Each line of the material holding the word "ORANGE" must be identified and copied.

START DATA BLOCK

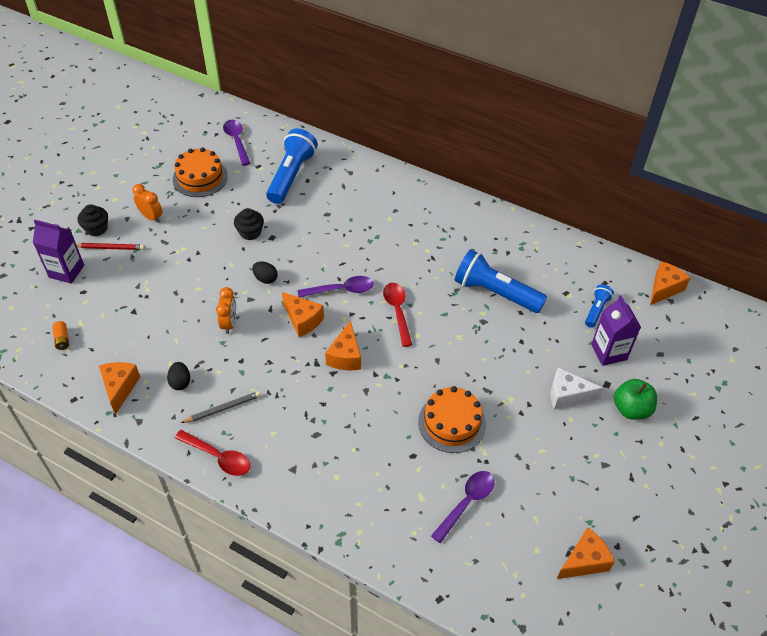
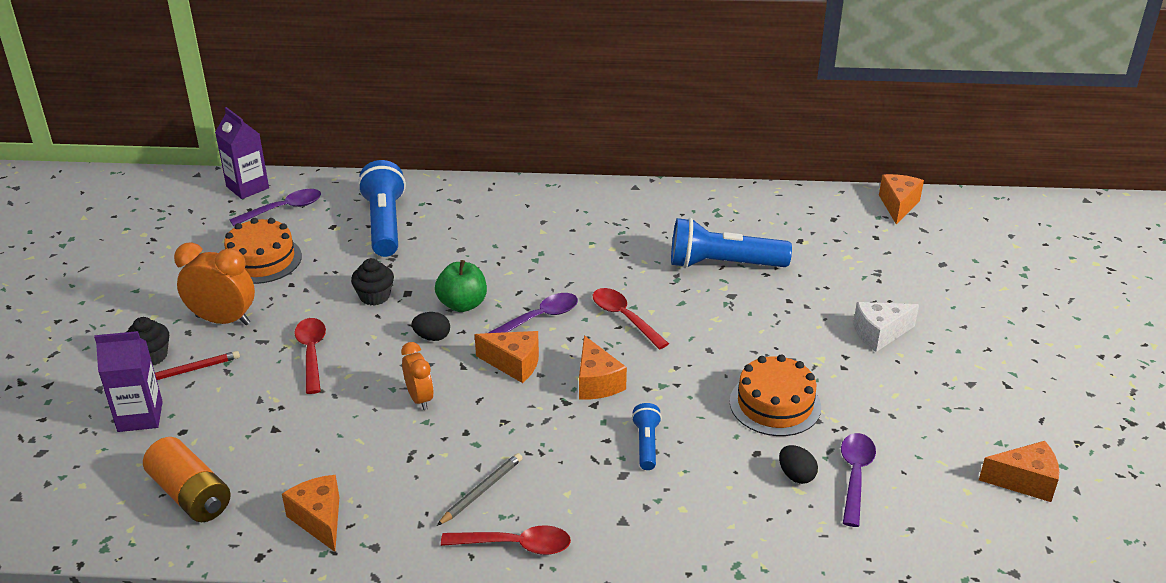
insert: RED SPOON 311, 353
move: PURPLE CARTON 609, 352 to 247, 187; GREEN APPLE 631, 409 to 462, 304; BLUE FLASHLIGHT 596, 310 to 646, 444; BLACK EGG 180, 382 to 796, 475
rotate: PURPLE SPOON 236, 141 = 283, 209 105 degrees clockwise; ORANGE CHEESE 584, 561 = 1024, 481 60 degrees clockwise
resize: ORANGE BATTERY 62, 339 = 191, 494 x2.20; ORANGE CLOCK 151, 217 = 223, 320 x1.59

END DATA BLOCK

EXPECTED OUTPUT:
rotate: PURPLE SPOON 236, 141 = 283, 209 105 degrees clockwise; ORANGE CHEESE 584, 561 = 1024, 481 60 degrees clockwise
resize: ORANGE BATTERY 62, 339 = 191, 494 x2.20; ORANGE CLOCK 151, 217 = 223, 320 x1.59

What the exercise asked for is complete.